_The task_: Write out the records once more, exactly as given.

Source records:

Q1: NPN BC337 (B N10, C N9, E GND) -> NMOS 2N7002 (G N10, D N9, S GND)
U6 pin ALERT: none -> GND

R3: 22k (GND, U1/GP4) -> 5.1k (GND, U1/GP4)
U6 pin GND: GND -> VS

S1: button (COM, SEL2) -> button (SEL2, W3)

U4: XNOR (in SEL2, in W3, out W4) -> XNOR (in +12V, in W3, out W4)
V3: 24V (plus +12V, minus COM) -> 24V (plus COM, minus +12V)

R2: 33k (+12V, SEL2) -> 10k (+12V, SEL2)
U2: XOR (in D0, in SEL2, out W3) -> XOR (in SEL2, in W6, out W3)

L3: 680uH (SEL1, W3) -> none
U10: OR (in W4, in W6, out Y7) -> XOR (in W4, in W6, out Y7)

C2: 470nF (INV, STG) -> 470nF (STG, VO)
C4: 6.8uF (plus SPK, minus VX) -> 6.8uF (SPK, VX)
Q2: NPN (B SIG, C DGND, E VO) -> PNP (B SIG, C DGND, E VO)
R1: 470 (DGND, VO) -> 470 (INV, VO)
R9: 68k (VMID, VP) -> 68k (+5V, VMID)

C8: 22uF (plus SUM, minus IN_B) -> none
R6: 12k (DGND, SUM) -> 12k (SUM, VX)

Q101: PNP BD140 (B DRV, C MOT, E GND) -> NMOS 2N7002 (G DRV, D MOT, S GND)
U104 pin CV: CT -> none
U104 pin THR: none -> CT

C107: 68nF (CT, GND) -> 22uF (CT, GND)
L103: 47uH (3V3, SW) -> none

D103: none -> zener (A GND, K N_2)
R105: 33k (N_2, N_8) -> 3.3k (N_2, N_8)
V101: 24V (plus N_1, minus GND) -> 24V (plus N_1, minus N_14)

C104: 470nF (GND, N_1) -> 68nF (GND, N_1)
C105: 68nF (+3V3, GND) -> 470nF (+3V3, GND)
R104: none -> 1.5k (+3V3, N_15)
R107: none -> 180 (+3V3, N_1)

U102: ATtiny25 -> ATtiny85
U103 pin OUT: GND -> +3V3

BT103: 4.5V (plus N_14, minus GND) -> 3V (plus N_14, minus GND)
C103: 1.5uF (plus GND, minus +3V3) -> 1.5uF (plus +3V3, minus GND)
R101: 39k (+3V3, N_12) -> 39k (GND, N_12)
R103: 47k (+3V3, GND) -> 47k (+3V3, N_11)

_Response area_:
Q1: NPN BC337 (B N10, C N9, E GND) -> NMOS 2N7002 (G N10, D N9, S GND)
U6 pin ALERT: none -> GND

R3: 22k (GND, U1/GP4) -> 5.1k (GND, U1/GP4)
U6 pin GND: GND -> VS

S1: button (COM, SEL2) -> button (SEL2, W3)

U4: XNOR (in SEL2, in W3, out W4) -> XNOR (in +12V, in W3, out W4)
V3: 24V (plus +12V, minus COM) -> 24V (plus COM, minus +12V)

R2: 33k (+12V, SEL2) -> 10k (+12V, SEL2)
U2: XOR (in D0, in SEL2, out W3) -> XOR (in SEL2, in W6, out W3)

L3: 680uH (SEL1, W3) -> none
U10: OR (in W4, in W6, out Y7) -> XOR (in W4, in W6, out Y7)

C2: 470nF (INV, STG) -> 470nF (STG, VO)
C4: 6.8uF (plus SPK, minus VX) -> 6.8uF (SPK, VX)
Q2: NPN (B SIG, C DGND, E VO) -> PNP (B SIG, C DGND, E VO)
R1: 470 (DGND, VO) -> 470 (INV, VO)
R9: 68k (VMID, VP) -> 68k (+5V, VMID)

C8: 22uF (plus SUM, minus IN_B) -> none
R6: 12k (DGND, SUM) -> 12k (SUM, VX)

Q101: PNP BD140 (B DRV, C MOT, E GND) -> NMOS 2N7002 (G DRV, D MOT, S GND)
U104 pin CV: CT -> none
U104 pin THR: none -> CT

C107: 68nF (CT, GND) -> 22uF (CT, GND)
L103: 47uH (3V3, SW) -> none

D103: none -> zener (A GND, K N_2)
R105: 33k (N_2, N_8) -> 3.3k (N_2, N_8)
V101: 24V (plus N_1, minus GND) -> 24V (plus N_1, minus N_14)

C104: 470nF (GND, N_1) -> 68nF (GND, N_1)
C105: 68nF (+3V3, GND) -> 470nF (+3V3, GND)
R104: none -> 1.5k (+3V3, N_15)
R107: none -> 180 (+3V3, N_1)

U102: ATtiny25 -> ATtiny85
U103 pin OUT: GND -> +3V3

BT103: 4.5V (plus N_14, minus GND) -> 3V (plus N_14, minus GND)
C103: 1.5uF (plus GND, minus +3V3) -> 1.5uF (plus +3V3, minus GND)
R101: 39k (+3V3, N_12) -> 39k (GND, N_12)
R103: 47k (+3V3, GND) -> 47k (+3V3, N_11)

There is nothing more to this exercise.